_TASK REQUIREMENTS_.
Return the lines of the data below in which the string "white" occurs.
GIVEN RECORDS below:
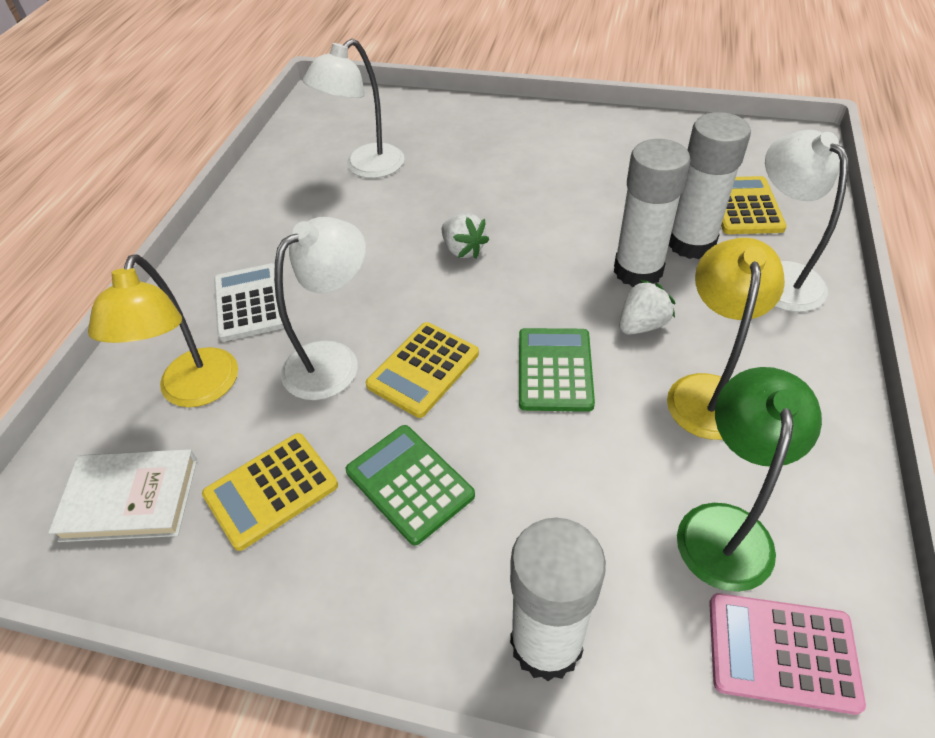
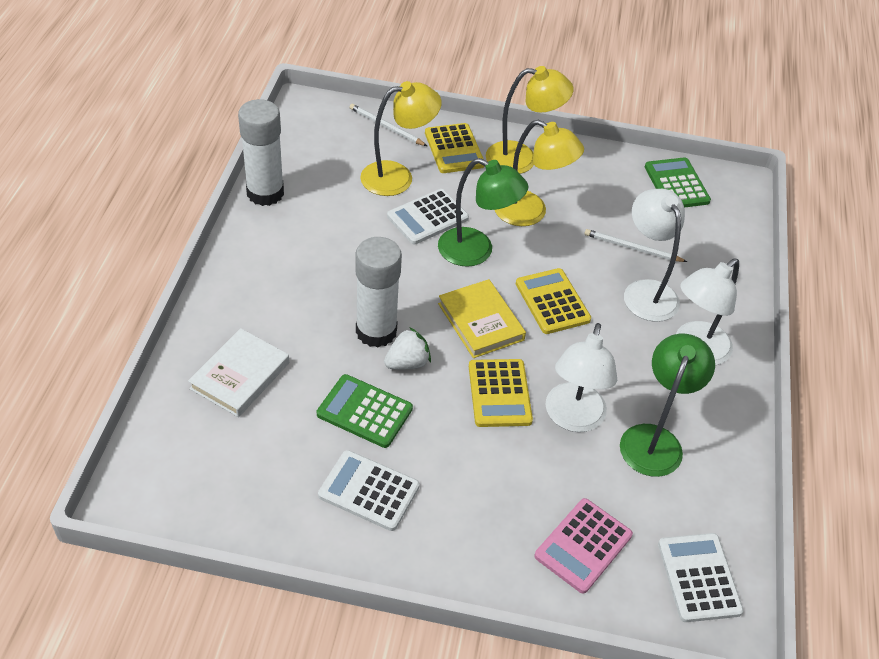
green lamp: 1 -> 2
white calculator: 1 -> 3
white glue stick: 3 -> 2
white pencil: 0 -> 2
white strawberry: 2 -> 1
yellow book: 0 -> 1
yellow lamp: 2 -> 3

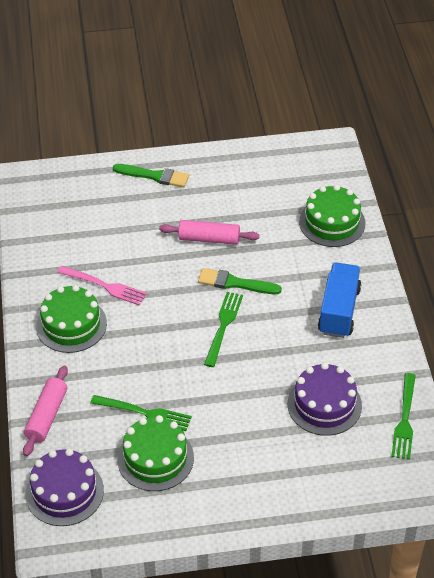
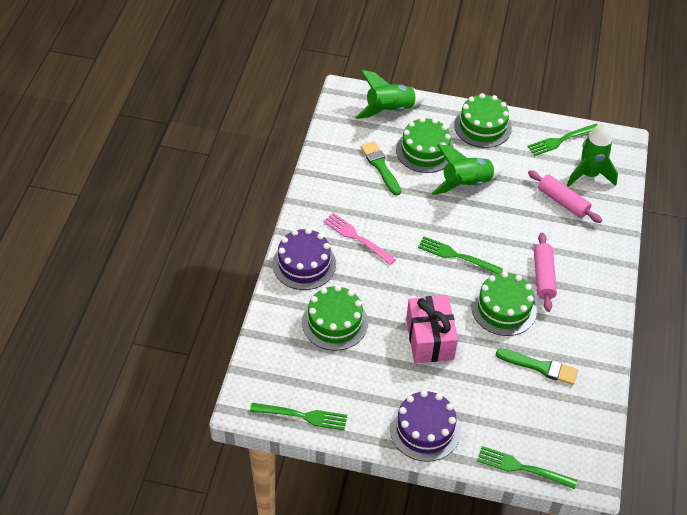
blue truck: 1 -> 0
green cake: 3 -> 4
green fork: 3 -> 4
green rocket: 0 -> 3
pink gift: 0 -> 1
End of GIVEN RECORDS.
_YOUR RESPONSE_.
white calculator: 1 -> 3
white glue stick: 3 -> 2
white pencil: 0 -> 2
white strawberry: 2 -> 1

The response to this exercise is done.